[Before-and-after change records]

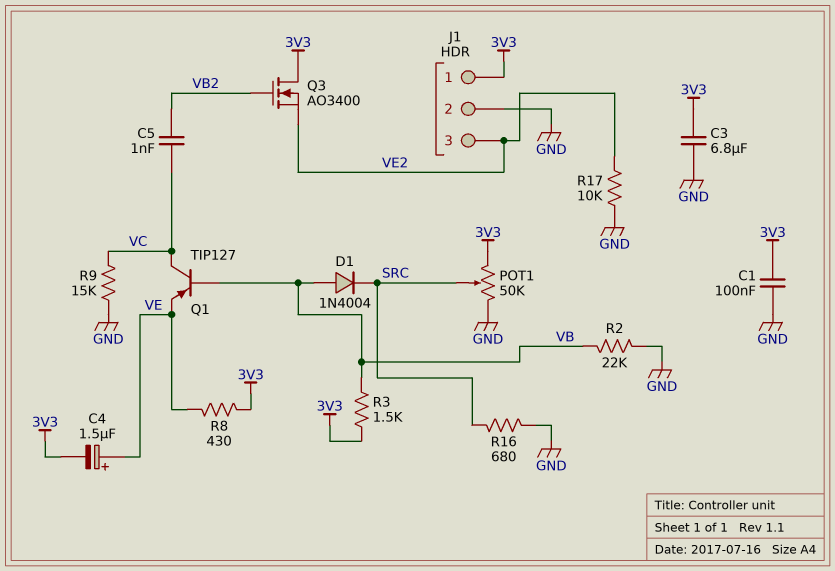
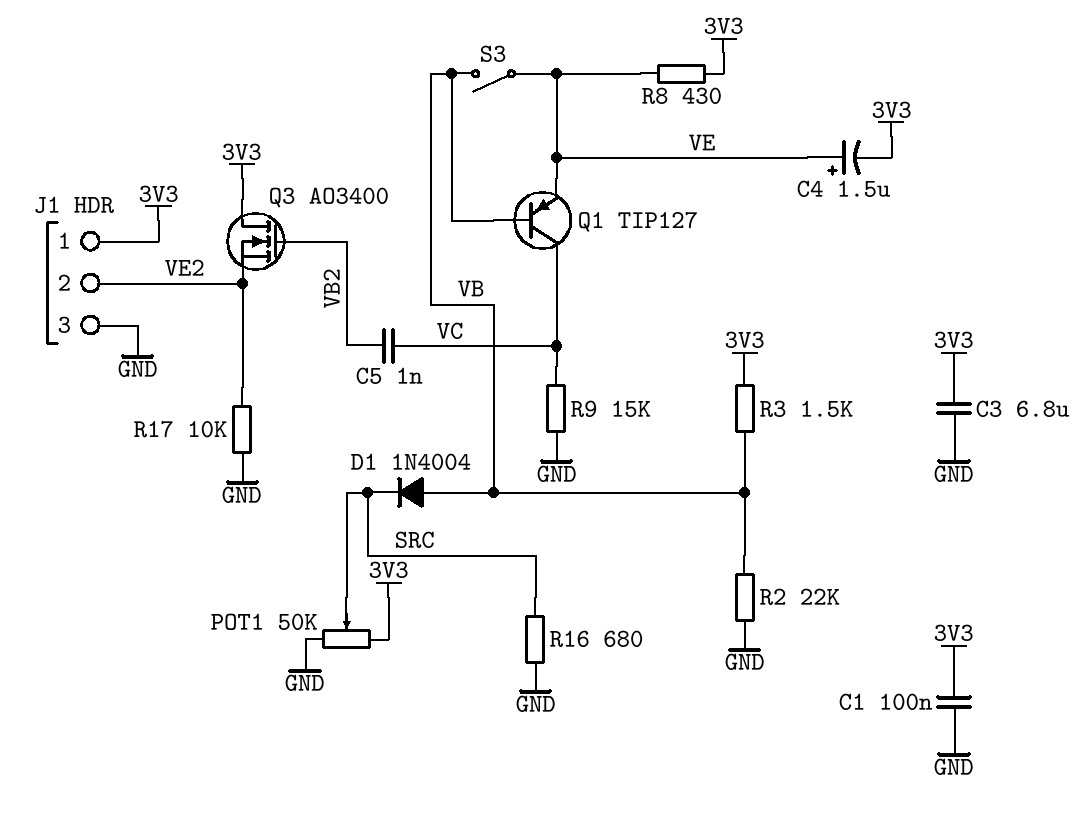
J1 pin 2: GND -> VE2
J1 pin 3: VE2 -> GND
S3: none -> switch (VB, VE)

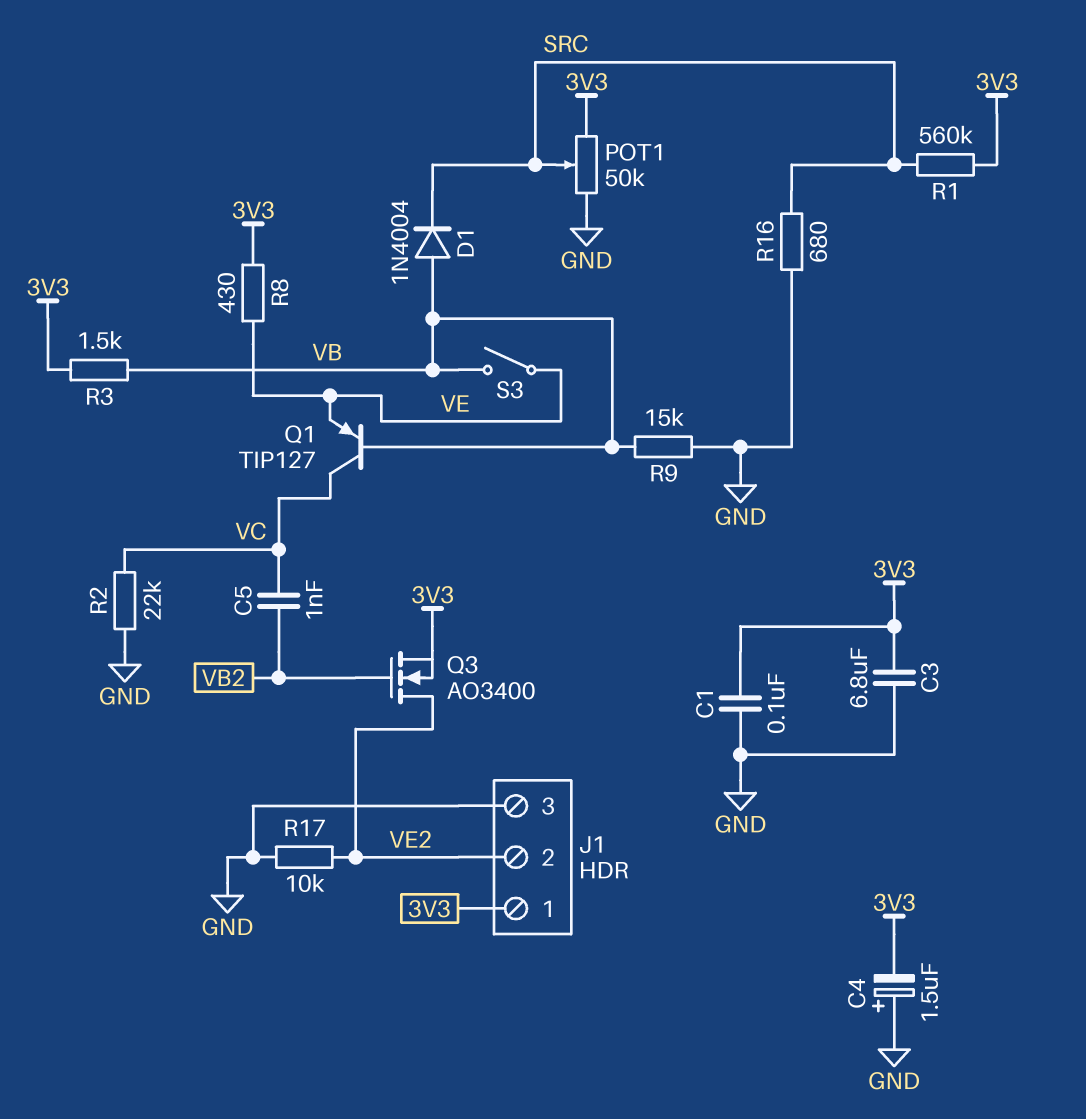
C4: 1.5uF (plus VE, minus 3V3) -> 1.5uF (plus GND, minus 3V3)
Q3: NMOS AO3400 (G VB2, D 3V3, S VE2) -> NMOS AO3400 (G VB2, D VE2, S 3V3)
R1: none -> 560k (3V3, SRC)
R2: 22k (GND, VB) -> 22k (GND, VC)
R9: 15k (GND, VC) -> 15k (GND, VB)

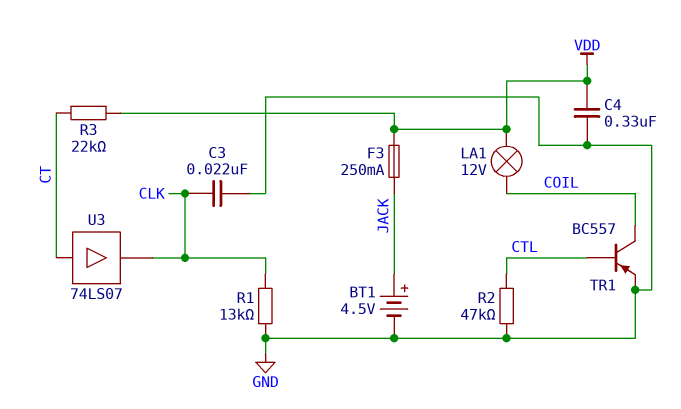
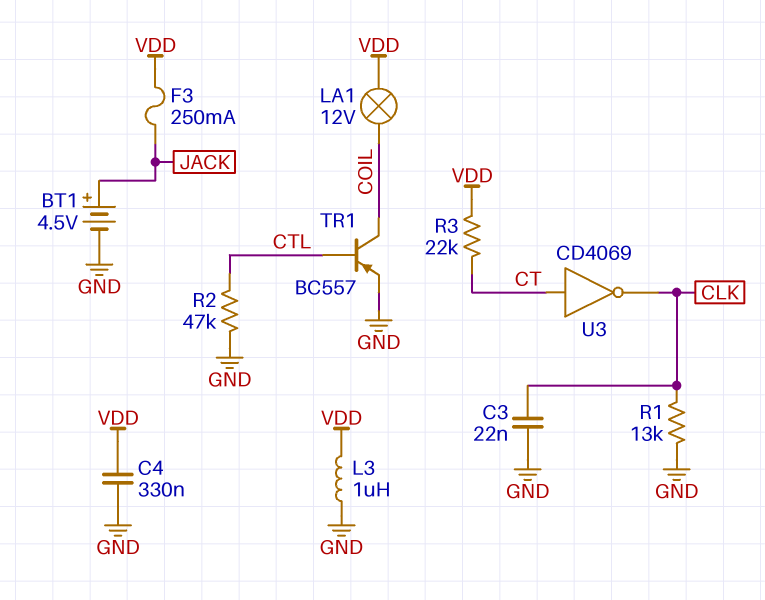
L3: none -> 1uH (GND, VDD)
U3: buffer 74LS07 (in CT, out CLK) -> NOT CD4069 (in CT, out CLK)

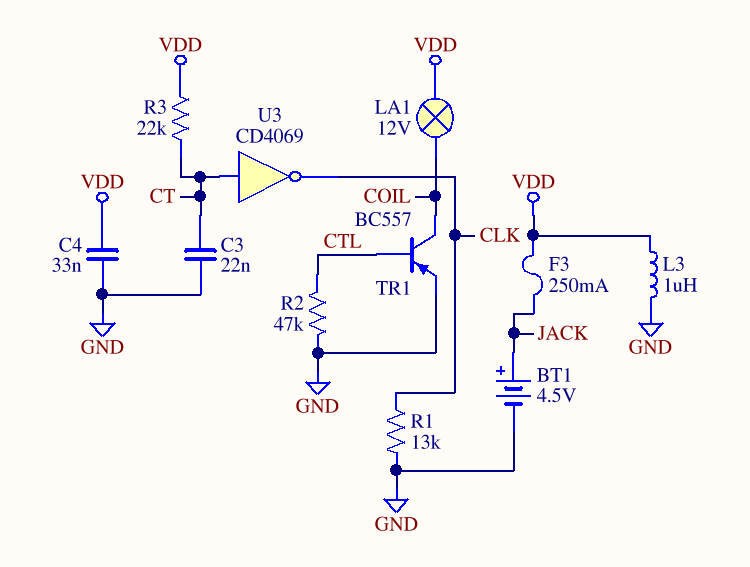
C3: 22nF (CLK, GND) -> 22nF (CT, GND)
C4: 330nF (GND, VDD) -> 33nF (GND, VDD)

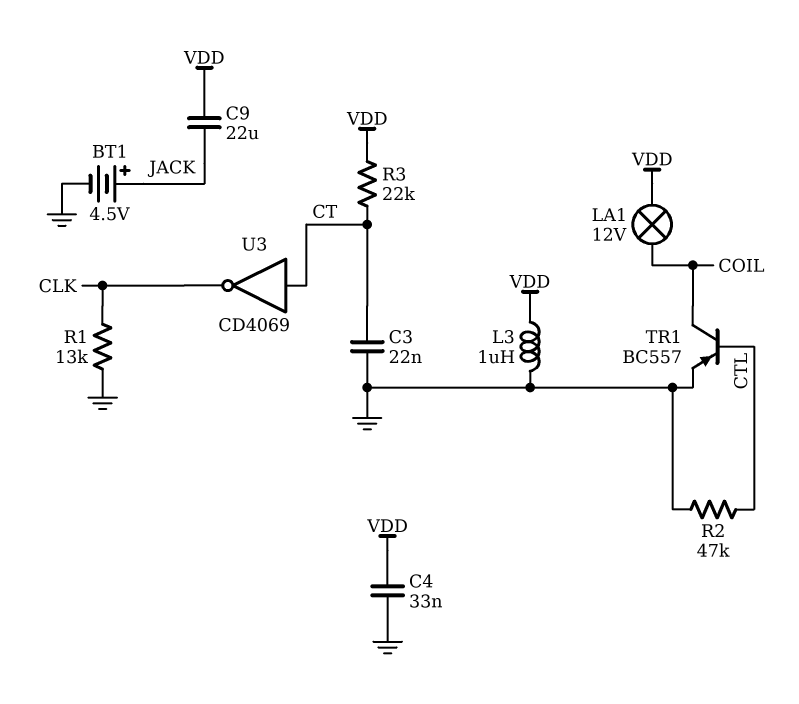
C9: none -> 22uF (JACK, VDD)
F3: 250mA (JACK, VDD) -> none

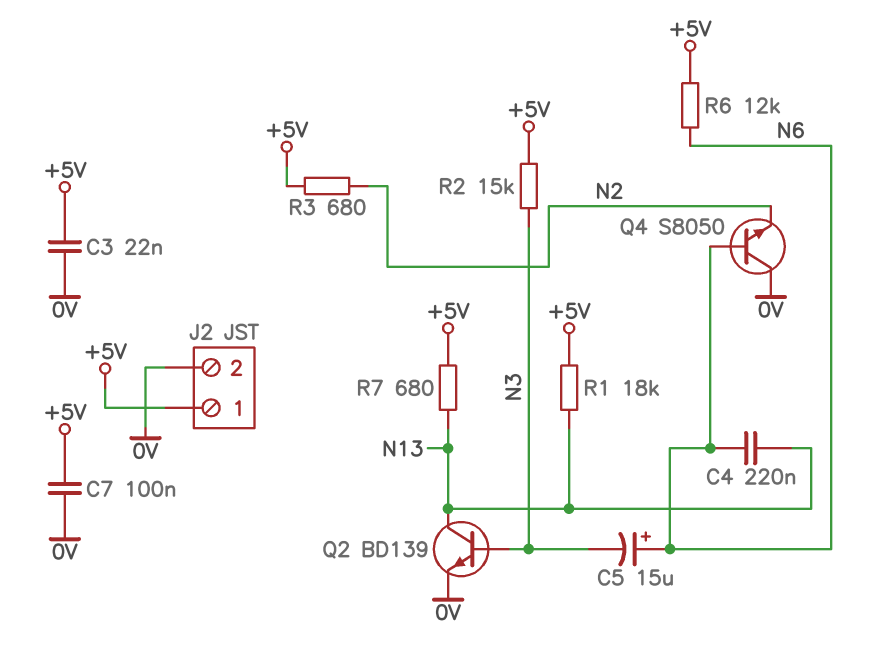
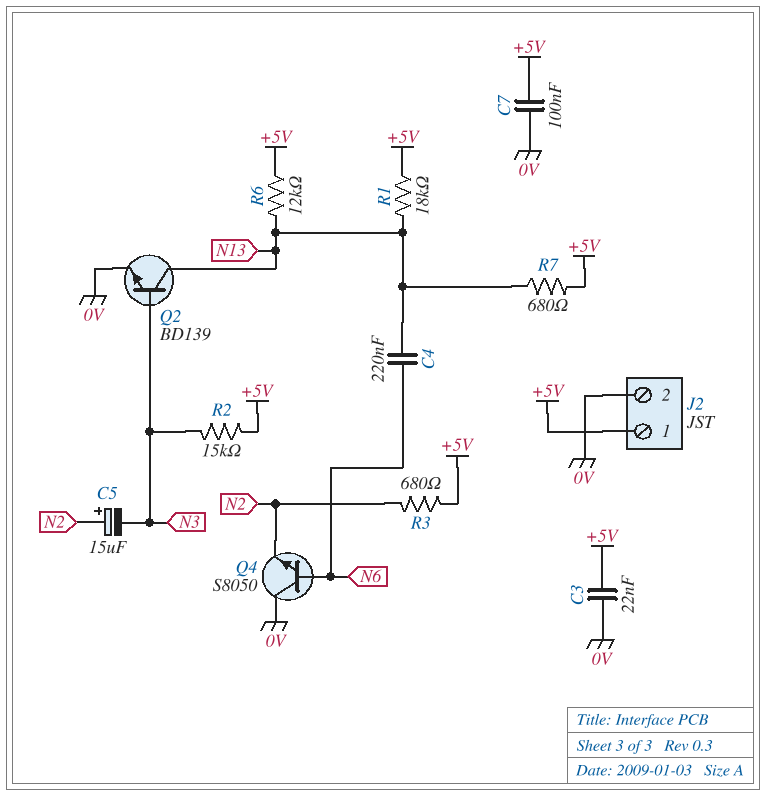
C5: 15uF (plus N6, minus N3) -> 15uF (plus N2, minus N3)
R6: 12k (+5V, N6) -> 12k (+5V, N13)

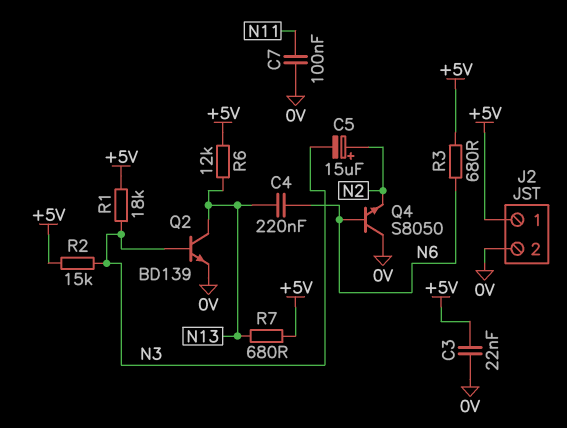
C7: 100nF (+5V, 0V) -> 100nF (0V, N11)
R1: 18k (+5V, N13) -> 18k (+5V, N3)
R3: 680 (+5V, N2) -> 680 (+5V, N6)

AIM OF THE EXERCISE |
The lines from the one holding "R9: 15k (GND, VC) -> 15k (GND, VB)" to the final line of the entries are to be duplicated exactly, and the pictures are to be left out.

EXERCISE OUTPUT |
R9: 15k (GND, VC) -> 15k (GND, VB)

L3: none -> 1uH (GND, VDD)
U3: buffer 74LS07 (in CT, out CLK) -> NOT CD4069 (in CT, out CLK)

C3: 22nF (CLK, GND) -> 22nF (CT, GND)
C4: 330nF (GND, VDD) -> 33nF (GND, VDD)

C9: none -> 22uF (JACK, VDD)
F3: 250mA (JACK, VDD) -> none

C5: 15uF (plus N6, minus N3) -> 15uF (plus N2, minus N3)
R6: 12k (+5V, N6) -> 12k (+5V, N13)

C7: 100nF (+5V, 0V) -> 100nF (0V, N11)
R1: 18k (+5V, N13) -> 18k (+5V, N3)
R3: 680 (+5V, N2) -> 680 (+5V, N6)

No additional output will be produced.